What this task involves:
From the line containing "R4: 68k (+9V, SDA) -> 68k (DGND, SDA)" to the last line of the records, please reproduce every line exactly and nothing more.

(Task data)

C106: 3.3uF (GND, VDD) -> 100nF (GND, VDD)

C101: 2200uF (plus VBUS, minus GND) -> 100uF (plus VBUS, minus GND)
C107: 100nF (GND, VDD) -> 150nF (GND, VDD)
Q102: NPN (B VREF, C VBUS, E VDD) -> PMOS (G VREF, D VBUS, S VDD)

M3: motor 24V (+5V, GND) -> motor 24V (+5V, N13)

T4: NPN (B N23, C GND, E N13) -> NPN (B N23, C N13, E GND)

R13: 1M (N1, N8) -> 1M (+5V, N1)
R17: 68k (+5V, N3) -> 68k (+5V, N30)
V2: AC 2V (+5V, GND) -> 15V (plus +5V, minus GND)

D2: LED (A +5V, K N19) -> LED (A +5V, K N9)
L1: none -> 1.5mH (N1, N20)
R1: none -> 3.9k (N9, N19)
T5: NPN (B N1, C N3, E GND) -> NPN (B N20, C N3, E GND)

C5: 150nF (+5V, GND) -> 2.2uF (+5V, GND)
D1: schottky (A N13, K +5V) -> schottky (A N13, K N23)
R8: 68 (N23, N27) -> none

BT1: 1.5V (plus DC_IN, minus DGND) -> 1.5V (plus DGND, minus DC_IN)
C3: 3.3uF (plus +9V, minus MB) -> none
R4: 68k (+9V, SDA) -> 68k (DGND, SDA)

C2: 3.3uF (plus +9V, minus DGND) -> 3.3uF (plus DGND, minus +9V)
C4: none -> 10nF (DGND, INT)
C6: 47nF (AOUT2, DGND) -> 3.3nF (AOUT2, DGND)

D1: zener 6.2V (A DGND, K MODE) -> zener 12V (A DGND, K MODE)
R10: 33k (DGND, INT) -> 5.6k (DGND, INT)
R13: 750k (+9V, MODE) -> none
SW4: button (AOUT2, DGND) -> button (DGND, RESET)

(End Task data)

Response:
R4: 68k (+9V, SDA) -> 68k (DGND, SDA)

C2: 3.3uF (plus +9V, minus DGND) -> 3.3uF (plus DGND, minus +9V)
C4: none -> 10nF (DGND, INT)
C6: 47nF (AOUT2, DGND) -> 3.3nF (AOUT2, DGND)

D1: zener 6.2V (A DGND, K MODE) -> zener 12V (A DGND, K MODE)
R10: 33k (DGND, INT) -> 5.6k (DGND, INT)
R13: 750k (+9V, MODE) -> none
SW4: button (AOUT2, DGND) -> button (DGND, RESET)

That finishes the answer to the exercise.